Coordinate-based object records
* * * * *

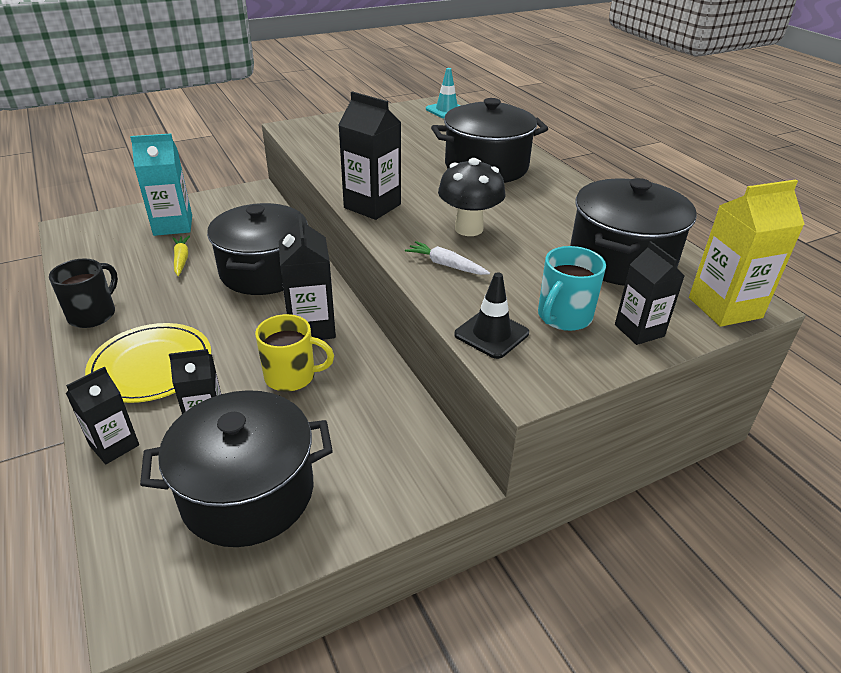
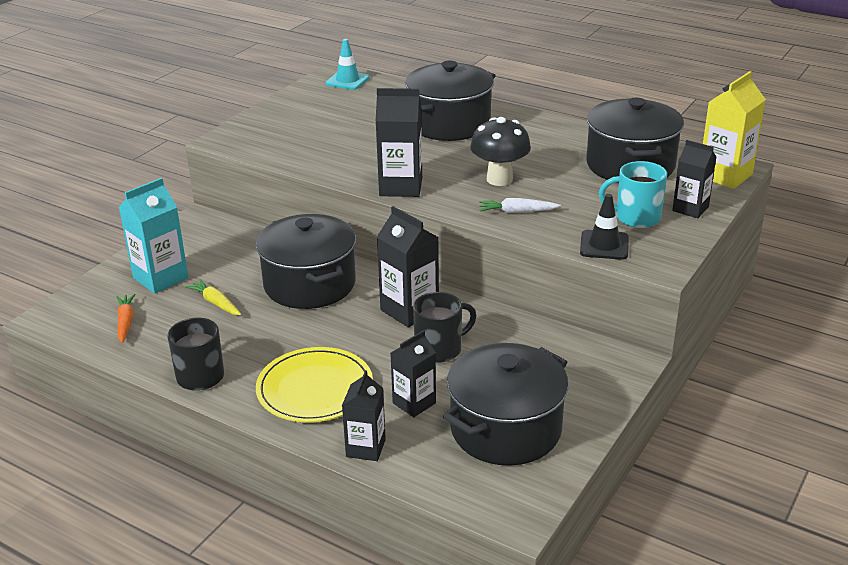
camera: 30 degrees left, 5 degrees down
(107, 250) = (125, 322): none -> orange carrot
(292, 376) = (440, 349): yellow mug -> black mug
(563, 317) = (636, 217): turquoise mug -> turquoise mug turned 90 degrees clockwise

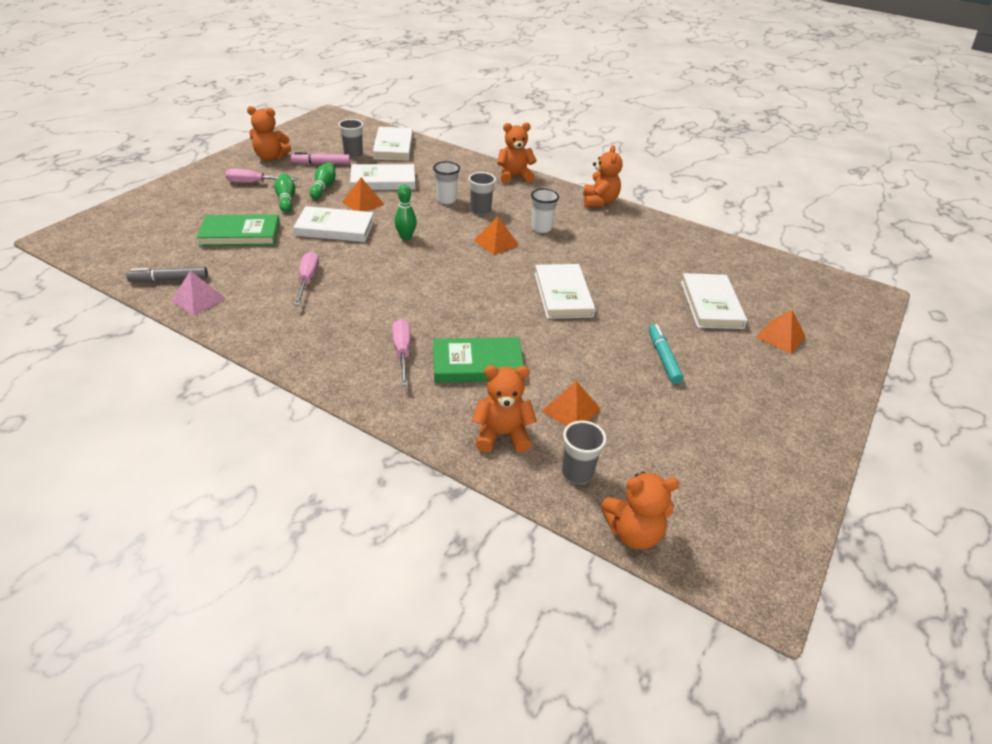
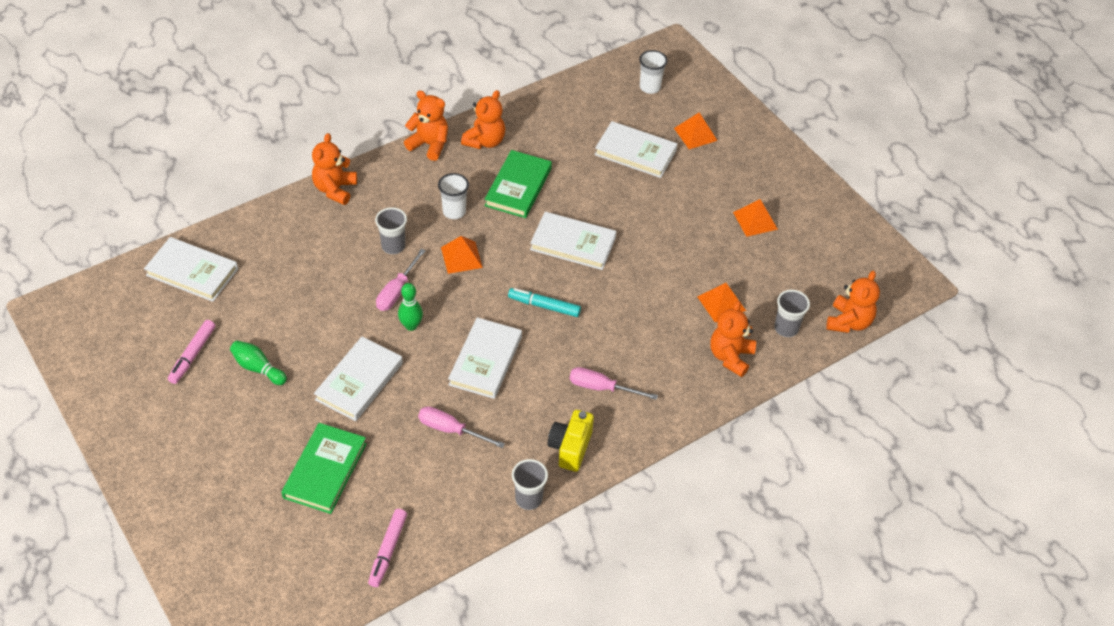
camera: 65 degrees left, 10 degrees up
(169, 279) = (388, 551): grey marker -> pink marker
(198, 299) = (440, 529): pink pyramid -> none
(254, 183) = (205, 434): pink screwdriver -> pink screwdriver (397, 291)
(271, 157) = (142, 403): orange teddy bear -> orange teddy bear (485, 141)
(286, 200) = (267, 411): green bowling pin -> none
(319, 350) = (570, 448): none -> yellow camera
(353, 155) = (189, 317): grey cup -> grey cup (528, 499)
(363, 203) = (317, 342): orange pyramid -> orange pyramid (755, 220)
(383, 181) = (275, 308): white book -> white book (485, 361)
(446, 200) = (353, 266): white cup -> white cup (650, 87)
(477, 364) = (641, 341): green book -> green book (518, 187)
(663, 358) = (688, 218): turquoise marker -> turquoise marker (544, 306)

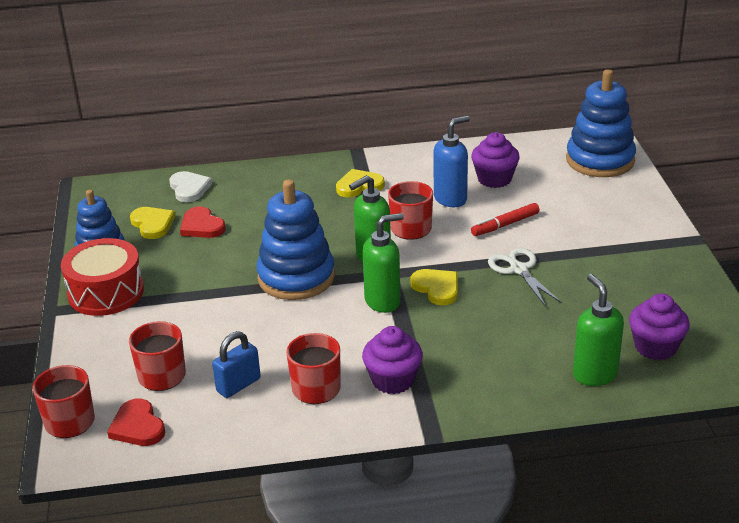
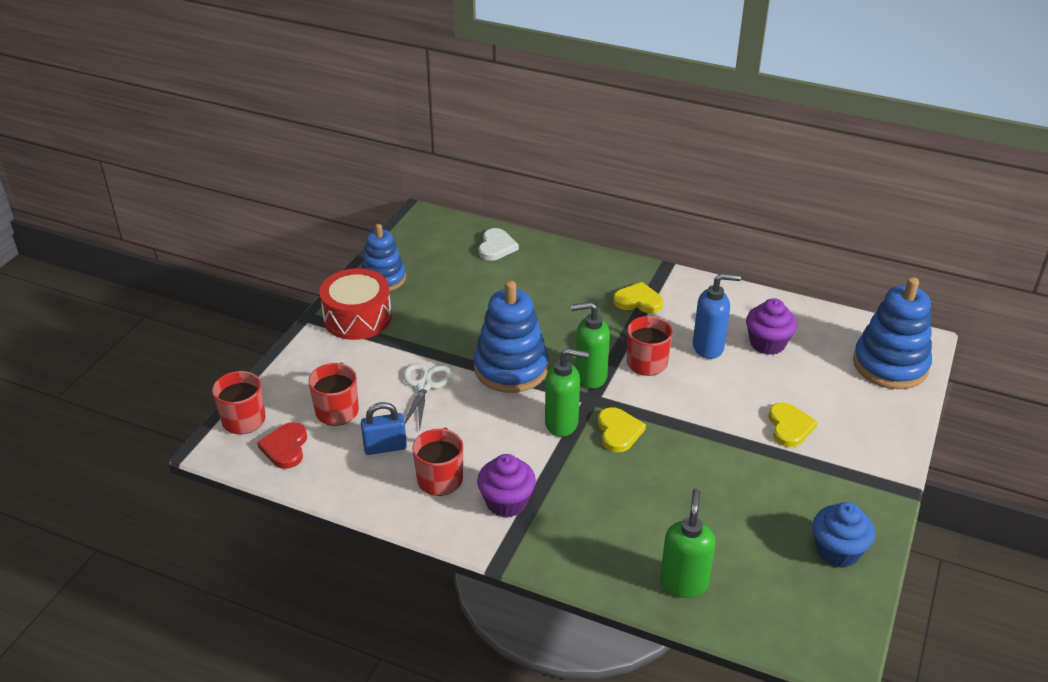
camera: 30 degrees right, 5 degrees up
(152, 224) = (441, 269): yellow heart -> yellow heart (789, 427)
(202, 226) = (477, 287): red heart -> none
(505, 225) = (735, 395): red marker -> none
(519, 269) = (708, 446): white scissors -> white scissors (424, 386)
(655, 347) = (766, 584): purple cupcake -> none
(684, 301) = (837, 551): none -> blue cupcake

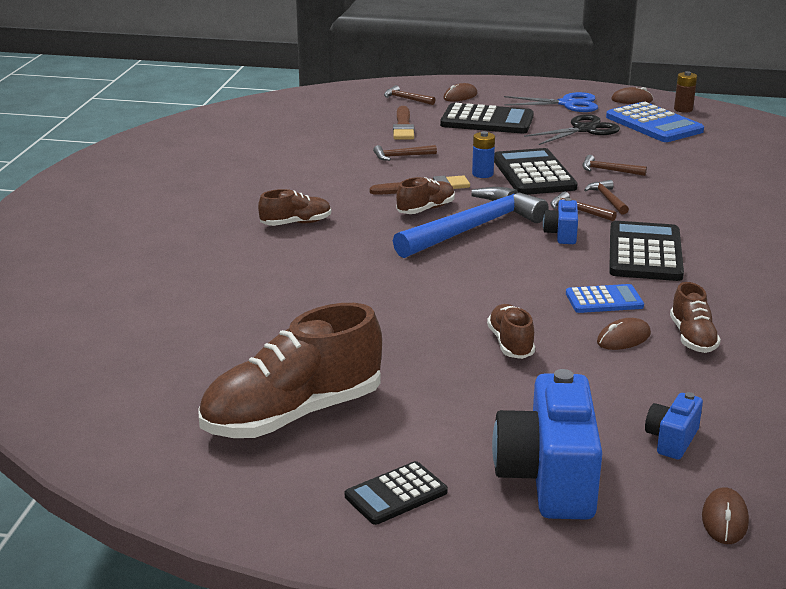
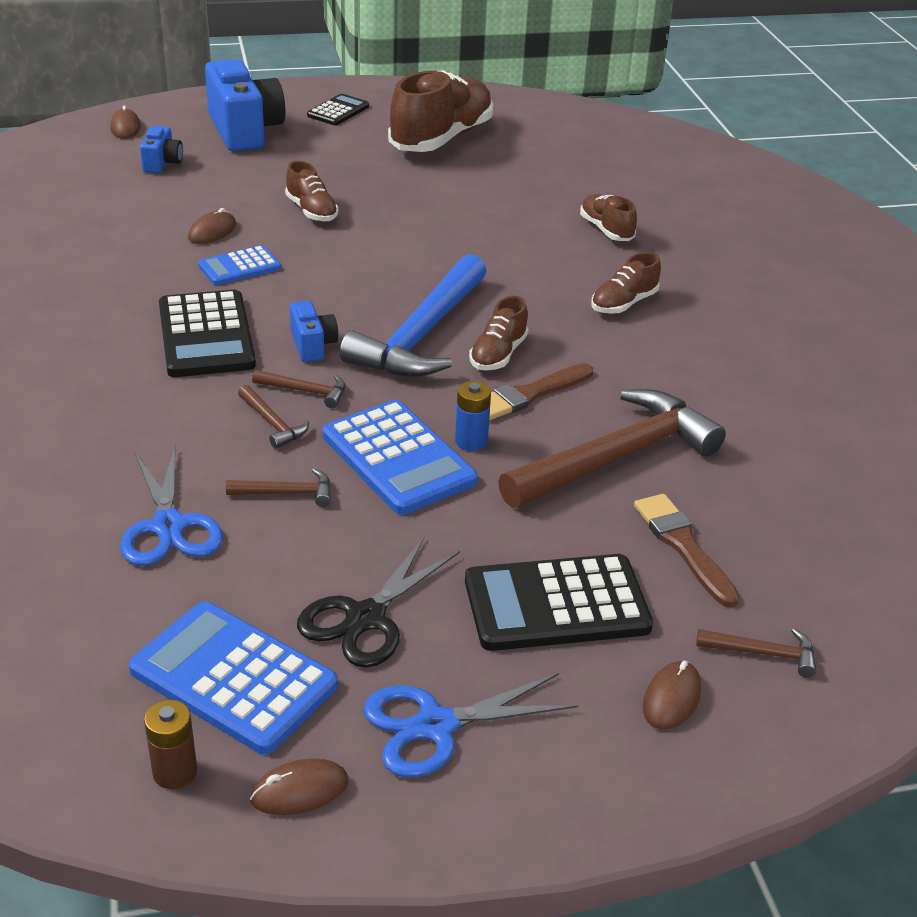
camera: 155 degrees right, 10 degrees up
(401, 156) = (615, 457): brown hammer -> brown hammer, size x2.40
(533, 174) = (398, 458): black calculator -> blue calculator
(681, 168) = (169, 526): none -> blue scissors
(692, 338) = (148, 242): brown shoe -> brown shoe (606, 230)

* * * * *

## Work to complete
Retype exactly the lines above, starting at the line containing "(353, 155) = (189, 317): grey" and ending with the last line, both included; leave out the pictures.

## Finished task
(353, 155) = (189, 317): grey cup -> grey cup (528, 499)
(363, 203) = (317, 342): orange pyramid -> orange pyramid (755, 220)
(383, 181) = (275, 308): white book -> white book (485, 361)
(446, 200) = (353, 266): white cup -> white cup (650, 87)
(477, 364) = (641, 341): green book -> green book (518, 187)
(663, 358) = (688, 218): turquoise marker -> turquoise marker (544, 306)

camera: 30 degrees right, 5 degrees up
(152, 224) = (441, 269): yellow heart -> yellow heart (789, 427)
(202, 226) = (477, 287): red heart -> none
(505, 225) = (735, 395): red marker -> none
(519, 269) = (708, 446): white scissors -> white scissors (424, 386)
(655, 347) = (766, 584): purple cupcake -> none
(684, 301) = (837, 551): none -> blue cupcake

camera: 155 degrees right, 10 degrees up
(401, 156) = (615, 457): brown hammer -> brown hammer, size x2.40
(533, 174) = (398, 458): black calculator -> blue calculator
(681, 168) = (169, 526): none -> blue scissors
(692, 338) = (148, 242): brown shoe -> brown shoe (606, 230)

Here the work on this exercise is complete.